-- Task directions --
Copy the data that appears below exactly. Drop the pictures.

-- Recorded data --
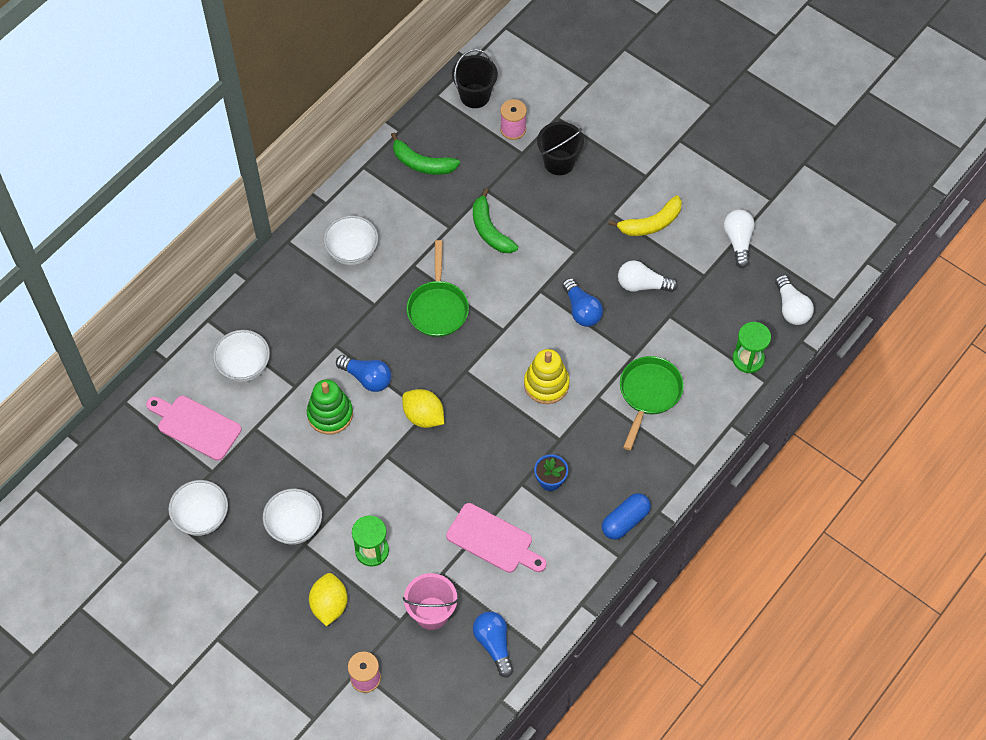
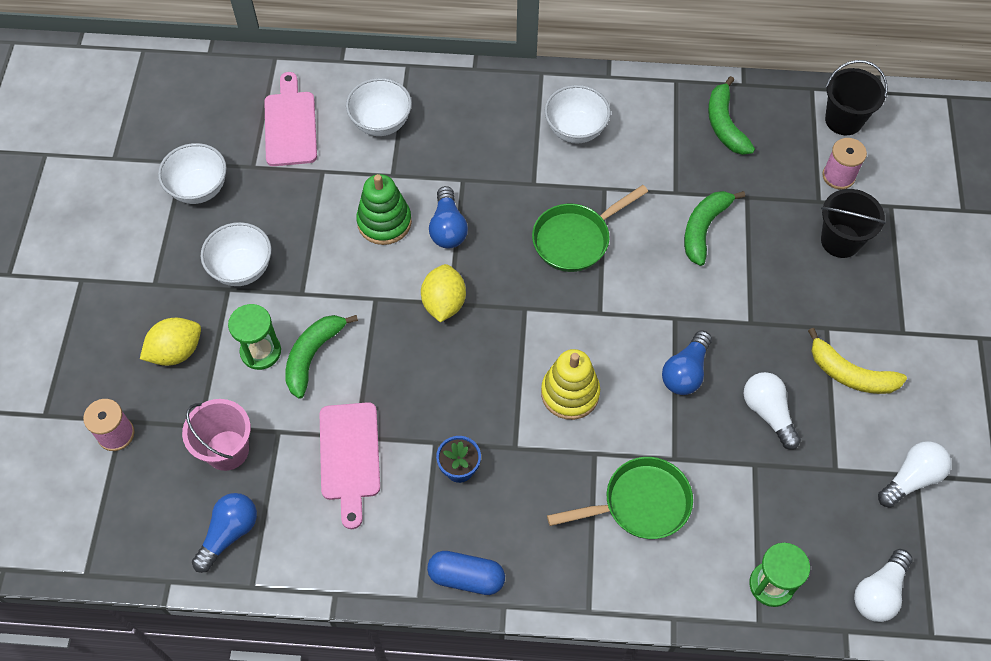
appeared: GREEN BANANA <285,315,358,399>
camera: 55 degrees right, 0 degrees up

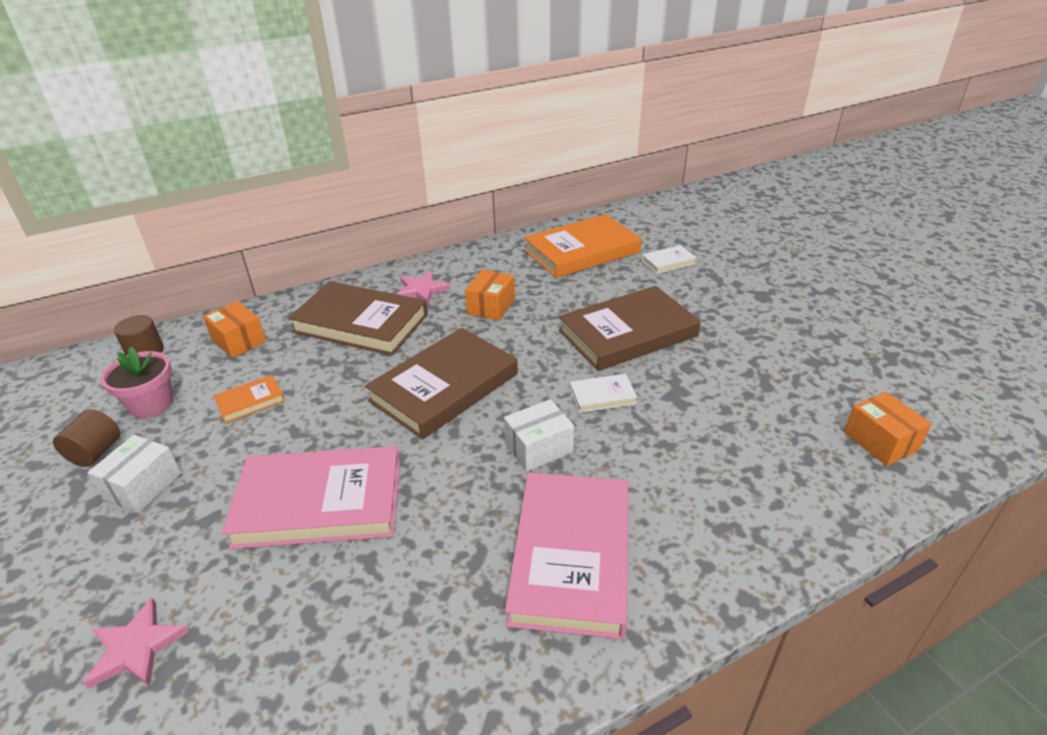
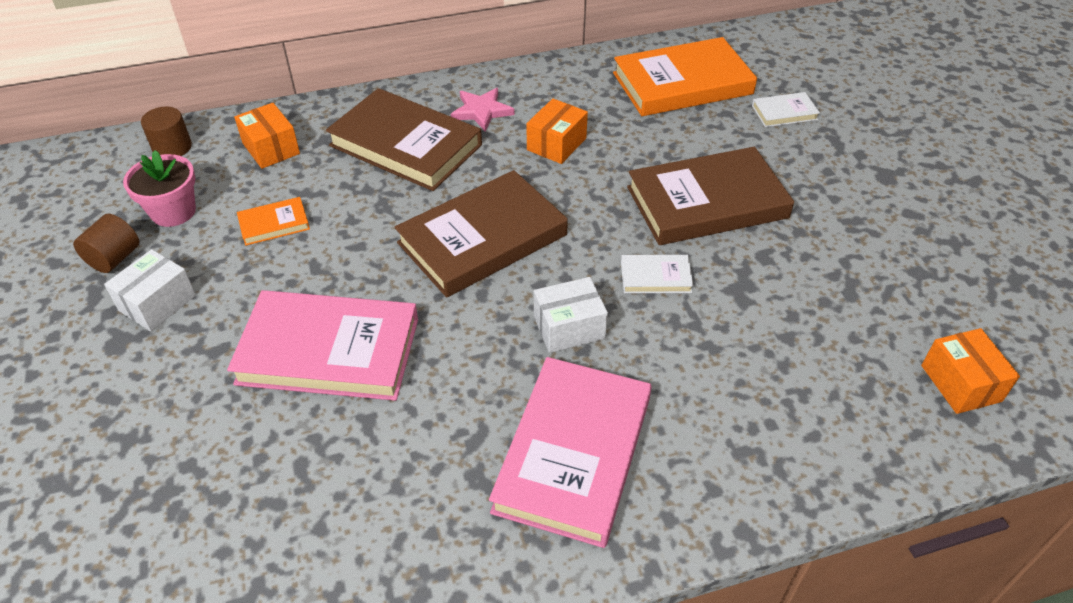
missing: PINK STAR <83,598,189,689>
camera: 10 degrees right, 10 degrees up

-- Output for this exercise --
appeared: GREEN BANANA <285,315,358,399>
camera: 55 degrees right, 0 degrees up

missing: PINK STAR <83,598,189,689>
camera: 10 degrees right, 10 degrees up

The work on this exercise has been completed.